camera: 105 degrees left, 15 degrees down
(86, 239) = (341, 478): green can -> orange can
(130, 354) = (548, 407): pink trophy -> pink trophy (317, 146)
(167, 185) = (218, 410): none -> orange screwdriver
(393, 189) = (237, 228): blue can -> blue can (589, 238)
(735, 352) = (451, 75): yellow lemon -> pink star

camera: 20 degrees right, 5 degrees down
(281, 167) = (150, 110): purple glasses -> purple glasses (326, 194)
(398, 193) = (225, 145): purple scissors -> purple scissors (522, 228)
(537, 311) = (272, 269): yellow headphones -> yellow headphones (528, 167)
==
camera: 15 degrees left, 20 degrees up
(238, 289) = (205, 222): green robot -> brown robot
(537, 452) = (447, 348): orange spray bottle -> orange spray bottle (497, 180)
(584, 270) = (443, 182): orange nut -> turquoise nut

→ **Work task**: Show all lines in the entries above where the word "degrees" appears.

→ **Result**:
camera: 105 degrees left, 15 degrees down
camera: 20 degrees right, 5 degrees down
camera: 15 degrees left, 20 degrees up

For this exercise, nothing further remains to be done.